--- Supplied records ---
---

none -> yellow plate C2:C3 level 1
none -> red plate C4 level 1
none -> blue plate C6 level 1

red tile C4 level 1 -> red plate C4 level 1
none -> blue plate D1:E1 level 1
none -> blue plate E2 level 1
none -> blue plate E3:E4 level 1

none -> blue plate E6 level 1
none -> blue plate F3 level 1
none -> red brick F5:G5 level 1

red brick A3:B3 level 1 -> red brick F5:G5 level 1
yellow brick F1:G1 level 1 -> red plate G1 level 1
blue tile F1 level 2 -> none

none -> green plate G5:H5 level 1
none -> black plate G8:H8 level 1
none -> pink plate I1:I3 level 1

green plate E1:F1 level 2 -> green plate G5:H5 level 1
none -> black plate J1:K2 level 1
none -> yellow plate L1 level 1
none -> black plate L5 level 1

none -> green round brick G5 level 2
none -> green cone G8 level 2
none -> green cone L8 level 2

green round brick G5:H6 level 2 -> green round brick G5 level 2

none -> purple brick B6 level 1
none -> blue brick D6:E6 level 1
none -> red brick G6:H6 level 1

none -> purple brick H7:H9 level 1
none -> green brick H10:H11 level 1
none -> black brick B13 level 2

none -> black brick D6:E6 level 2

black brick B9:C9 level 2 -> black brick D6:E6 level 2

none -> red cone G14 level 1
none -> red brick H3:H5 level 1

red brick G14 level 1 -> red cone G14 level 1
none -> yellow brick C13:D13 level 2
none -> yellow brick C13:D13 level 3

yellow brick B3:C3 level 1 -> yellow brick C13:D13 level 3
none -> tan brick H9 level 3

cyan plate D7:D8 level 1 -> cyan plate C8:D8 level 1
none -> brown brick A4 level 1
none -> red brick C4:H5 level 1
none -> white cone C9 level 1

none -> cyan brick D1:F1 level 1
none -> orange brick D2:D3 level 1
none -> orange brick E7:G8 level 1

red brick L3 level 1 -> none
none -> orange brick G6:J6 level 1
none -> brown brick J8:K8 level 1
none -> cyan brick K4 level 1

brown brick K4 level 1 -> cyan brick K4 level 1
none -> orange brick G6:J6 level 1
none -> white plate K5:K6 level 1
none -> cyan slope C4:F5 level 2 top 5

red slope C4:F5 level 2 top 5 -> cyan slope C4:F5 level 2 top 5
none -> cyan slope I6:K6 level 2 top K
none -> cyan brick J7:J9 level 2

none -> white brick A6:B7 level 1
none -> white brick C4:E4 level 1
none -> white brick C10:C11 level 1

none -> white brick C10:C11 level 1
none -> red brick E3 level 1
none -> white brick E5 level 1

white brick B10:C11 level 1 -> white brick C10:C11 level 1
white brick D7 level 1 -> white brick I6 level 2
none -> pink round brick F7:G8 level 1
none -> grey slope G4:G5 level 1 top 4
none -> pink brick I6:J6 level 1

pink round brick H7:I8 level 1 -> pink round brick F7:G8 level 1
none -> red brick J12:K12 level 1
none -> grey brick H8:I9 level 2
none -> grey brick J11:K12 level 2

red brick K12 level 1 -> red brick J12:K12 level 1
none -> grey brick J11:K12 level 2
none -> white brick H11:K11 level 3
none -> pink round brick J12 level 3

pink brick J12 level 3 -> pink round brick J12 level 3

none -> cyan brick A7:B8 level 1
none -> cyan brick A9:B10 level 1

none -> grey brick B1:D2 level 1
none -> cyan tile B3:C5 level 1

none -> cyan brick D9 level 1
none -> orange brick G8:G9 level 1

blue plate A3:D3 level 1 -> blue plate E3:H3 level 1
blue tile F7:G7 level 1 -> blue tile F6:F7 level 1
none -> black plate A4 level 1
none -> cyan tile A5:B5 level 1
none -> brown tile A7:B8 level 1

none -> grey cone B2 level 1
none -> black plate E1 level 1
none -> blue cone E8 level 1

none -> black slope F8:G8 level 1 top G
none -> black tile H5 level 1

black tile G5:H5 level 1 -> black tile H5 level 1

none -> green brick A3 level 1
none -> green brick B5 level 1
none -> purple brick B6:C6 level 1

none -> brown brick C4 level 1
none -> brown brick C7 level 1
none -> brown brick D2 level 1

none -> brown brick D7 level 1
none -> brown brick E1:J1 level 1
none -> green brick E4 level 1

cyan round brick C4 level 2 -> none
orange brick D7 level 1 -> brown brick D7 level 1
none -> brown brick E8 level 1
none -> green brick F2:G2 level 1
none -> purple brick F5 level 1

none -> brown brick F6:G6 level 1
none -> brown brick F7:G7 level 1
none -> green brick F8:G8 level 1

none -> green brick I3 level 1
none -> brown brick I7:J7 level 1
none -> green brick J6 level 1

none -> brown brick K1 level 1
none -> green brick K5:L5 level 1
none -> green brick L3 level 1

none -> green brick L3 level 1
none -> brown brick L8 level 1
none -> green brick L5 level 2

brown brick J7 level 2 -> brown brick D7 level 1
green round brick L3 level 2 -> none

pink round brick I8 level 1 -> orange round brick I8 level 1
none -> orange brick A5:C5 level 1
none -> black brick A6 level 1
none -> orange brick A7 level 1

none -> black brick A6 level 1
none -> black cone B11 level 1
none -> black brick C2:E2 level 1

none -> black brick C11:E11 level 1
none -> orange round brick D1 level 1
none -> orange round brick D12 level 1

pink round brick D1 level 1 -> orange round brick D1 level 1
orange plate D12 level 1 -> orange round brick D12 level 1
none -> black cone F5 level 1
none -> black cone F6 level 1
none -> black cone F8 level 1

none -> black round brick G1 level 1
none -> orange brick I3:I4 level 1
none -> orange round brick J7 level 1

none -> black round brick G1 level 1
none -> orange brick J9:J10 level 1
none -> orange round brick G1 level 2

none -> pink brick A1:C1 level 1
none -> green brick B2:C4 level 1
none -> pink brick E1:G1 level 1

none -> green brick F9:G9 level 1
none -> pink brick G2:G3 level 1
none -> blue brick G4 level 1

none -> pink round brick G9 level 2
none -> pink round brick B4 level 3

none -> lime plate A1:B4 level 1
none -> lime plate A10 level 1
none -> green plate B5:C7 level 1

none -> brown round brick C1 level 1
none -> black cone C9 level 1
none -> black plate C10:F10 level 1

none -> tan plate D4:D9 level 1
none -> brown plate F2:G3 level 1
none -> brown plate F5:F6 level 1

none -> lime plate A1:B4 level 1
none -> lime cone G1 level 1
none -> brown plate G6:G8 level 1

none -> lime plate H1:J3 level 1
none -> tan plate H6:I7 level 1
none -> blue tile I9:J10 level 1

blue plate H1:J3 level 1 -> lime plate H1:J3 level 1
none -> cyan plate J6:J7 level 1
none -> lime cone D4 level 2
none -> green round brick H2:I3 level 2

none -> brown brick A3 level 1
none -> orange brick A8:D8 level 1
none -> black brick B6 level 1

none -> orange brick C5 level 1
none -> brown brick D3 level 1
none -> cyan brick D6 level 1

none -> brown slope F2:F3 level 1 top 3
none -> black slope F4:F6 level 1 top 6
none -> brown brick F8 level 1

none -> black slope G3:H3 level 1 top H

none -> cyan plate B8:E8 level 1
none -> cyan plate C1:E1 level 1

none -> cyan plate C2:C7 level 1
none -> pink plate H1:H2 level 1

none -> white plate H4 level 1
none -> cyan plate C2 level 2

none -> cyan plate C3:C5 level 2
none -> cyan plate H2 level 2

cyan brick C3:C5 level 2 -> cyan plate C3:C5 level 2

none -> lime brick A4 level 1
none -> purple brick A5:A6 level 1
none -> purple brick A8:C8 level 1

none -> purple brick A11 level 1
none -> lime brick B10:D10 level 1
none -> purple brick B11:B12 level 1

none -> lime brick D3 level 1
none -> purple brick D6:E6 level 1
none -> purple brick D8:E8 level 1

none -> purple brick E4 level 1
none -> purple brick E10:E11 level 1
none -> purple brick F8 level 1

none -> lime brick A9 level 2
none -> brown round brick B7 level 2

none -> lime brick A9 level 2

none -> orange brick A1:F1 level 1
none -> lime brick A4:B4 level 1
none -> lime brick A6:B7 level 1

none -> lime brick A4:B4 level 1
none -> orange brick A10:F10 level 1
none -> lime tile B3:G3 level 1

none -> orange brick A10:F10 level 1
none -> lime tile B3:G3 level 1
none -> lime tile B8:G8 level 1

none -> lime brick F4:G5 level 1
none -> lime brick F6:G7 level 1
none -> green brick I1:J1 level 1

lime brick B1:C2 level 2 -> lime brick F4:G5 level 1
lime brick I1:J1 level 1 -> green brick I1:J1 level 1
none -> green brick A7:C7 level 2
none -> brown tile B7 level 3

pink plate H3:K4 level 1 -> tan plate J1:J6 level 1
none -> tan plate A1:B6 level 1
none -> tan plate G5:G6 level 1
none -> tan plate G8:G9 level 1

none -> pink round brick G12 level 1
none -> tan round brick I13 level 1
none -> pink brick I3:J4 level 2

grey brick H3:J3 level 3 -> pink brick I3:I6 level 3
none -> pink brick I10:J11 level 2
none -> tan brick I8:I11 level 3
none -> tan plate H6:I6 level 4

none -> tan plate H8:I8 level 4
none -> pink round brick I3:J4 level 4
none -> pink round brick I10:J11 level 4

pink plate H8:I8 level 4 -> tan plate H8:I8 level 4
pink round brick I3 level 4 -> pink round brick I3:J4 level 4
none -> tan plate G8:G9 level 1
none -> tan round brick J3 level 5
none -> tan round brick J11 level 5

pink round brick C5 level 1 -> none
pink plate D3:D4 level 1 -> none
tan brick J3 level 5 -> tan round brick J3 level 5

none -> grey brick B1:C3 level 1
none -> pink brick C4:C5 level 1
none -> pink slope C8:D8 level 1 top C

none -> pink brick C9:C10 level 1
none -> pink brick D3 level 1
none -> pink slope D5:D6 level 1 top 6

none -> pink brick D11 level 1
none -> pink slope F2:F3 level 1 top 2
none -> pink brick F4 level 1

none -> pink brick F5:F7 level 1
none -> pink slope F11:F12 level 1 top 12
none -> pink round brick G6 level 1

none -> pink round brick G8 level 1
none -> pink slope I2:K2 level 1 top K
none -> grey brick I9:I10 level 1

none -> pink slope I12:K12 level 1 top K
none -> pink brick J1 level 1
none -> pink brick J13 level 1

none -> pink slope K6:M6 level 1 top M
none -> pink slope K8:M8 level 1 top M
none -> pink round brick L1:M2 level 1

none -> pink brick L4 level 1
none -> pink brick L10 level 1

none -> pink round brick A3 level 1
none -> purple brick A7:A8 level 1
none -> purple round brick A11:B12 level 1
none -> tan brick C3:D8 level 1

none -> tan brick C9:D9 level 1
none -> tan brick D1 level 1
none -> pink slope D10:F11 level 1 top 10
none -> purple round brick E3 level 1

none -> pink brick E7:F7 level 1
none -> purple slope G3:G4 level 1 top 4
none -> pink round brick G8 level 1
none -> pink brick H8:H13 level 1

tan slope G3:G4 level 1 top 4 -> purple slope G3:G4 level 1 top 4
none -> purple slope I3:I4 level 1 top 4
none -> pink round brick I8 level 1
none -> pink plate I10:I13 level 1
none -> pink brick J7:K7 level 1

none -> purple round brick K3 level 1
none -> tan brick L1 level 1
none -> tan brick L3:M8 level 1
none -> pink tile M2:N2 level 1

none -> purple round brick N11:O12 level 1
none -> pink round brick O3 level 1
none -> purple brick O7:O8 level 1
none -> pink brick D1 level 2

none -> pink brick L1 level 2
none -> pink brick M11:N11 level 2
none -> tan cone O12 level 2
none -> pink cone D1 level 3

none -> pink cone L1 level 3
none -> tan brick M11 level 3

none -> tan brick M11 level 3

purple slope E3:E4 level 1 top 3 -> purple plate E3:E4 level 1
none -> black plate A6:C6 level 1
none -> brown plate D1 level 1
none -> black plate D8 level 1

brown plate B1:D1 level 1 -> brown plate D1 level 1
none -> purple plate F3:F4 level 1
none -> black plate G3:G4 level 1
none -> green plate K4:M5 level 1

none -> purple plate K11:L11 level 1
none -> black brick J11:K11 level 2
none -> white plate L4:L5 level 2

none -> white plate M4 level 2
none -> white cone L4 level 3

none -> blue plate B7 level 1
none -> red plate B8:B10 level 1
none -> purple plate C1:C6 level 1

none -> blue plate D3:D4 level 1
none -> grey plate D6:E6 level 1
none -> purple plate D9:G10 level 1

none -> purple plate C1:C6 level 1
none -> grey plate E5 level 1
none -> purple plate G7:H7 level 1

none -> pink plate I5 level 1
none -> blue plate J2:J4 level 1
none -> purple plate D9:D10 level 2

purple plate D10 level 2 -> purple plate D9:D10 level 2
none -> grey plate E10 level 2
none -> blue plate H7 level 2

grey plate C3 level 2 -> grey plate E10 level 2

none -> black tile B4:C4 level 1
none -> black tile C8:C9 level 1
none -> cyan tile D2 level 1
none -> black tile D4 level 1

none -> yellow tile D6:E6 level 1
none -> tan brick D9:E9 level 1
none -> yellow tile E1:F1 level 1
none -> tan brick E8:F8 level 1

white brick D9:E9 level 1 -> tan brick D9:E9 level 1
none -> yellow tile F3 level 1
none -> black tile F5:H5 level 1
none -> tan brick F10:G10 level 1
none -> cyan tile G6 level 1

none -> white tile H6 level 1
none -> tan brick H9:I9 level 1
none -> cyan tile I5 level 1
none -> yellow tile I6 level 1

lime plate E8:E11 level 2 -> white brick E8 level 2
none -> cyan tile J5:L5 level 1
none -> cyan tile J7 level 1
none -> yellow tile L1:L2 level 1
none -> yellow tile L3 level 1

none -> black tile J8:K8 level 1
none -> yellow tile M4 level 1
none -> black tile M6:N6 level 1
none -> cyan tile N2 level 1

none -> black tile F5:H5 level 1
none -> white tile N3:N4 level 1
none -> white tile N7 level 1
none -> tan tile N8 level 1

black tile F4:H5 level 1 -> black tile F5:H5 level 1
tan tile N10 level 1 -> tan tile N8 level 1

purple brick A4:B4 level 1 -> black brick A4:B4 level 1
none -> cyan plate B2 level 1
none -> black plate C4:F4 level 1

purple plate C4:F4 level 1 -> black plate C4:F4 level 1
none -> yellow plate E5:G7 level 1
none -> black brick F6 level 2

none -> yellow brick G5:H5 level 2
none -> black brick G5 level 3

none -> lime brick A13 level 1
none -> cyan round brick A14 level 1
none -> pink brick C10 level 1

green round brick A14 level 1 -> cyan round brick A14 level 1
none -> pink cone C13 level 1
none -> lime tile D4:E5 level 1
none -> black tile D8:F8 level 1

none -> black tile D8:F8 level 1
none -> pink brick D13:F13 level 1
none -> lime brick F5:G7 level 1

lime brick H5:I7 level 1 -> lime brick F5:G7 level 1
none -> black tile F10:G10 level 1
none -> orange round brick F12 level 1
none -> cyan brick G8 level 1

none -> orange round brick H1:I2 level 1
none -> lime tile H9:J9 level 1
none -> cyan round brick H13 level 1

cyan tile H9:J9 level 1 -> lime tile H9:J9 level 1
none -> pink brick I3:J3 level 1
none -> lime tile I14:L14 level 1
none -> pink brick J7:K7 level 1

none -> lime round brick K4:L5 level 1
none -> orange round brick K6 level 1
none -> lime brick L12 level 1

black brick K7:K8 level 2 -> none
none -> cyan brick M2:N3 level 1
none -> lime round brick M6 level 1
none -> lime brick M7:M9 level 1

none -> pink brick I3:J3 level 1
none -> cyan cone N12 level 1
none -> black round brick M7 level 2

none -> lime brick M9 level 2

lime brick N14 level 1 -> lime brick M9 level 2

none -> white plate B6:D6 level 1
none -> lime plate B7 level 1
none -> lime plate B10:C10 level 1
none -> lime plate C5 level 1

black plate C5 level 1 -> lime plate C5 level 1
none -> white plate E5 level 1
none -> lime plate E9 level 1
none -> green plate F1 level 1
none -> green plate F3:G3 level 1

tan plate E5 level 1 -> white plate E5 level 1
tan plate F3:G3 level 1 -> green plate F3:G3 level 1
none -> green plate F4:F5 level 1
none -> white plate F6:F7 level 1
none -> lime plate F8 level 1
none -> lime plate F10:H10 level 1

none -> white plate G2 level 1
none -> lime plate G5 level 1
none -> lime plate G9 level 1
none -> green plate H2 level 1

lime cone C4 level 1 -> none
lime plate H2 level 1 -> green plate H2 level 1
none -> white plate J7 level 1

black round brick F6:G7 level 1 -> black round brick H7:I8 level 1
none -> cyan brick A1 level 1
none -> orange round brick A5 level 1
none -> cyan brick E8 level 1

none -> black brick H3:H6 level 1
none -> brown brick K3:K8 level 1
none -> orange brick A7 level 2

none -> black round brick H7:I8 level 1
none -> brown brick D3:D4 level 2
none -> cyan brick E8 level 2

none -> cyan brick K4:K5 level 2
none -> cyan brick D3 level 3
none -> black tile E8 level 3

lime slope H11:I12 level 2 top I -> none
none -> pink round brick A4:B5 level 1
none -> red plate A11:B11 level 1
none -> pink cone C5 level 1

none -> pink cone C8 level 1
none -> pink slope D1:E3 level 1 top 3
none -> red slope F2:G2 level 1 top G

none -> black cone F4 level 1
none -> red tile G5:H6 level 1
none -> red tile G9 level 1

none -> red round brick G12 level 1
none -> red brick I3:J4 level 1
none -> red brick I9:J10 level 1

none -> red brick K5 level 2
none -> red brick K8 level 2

---

--- Exercise requirements ---
Repeat the entries above exactly, from the first line through the line containing "none -> blue plate E3:E4 level 1".

--- Task solution ---
none -> yellow plate C2:C3 level 1
none -> red plate C4 level 1
none -> blue plate C6 level 1

red tile C4 level 1 -> red plate C4 level 1
none -> blue plate D1:E1 level 1
none -> blue plate E2 level 1
none -> blue plate E3:E4 level 1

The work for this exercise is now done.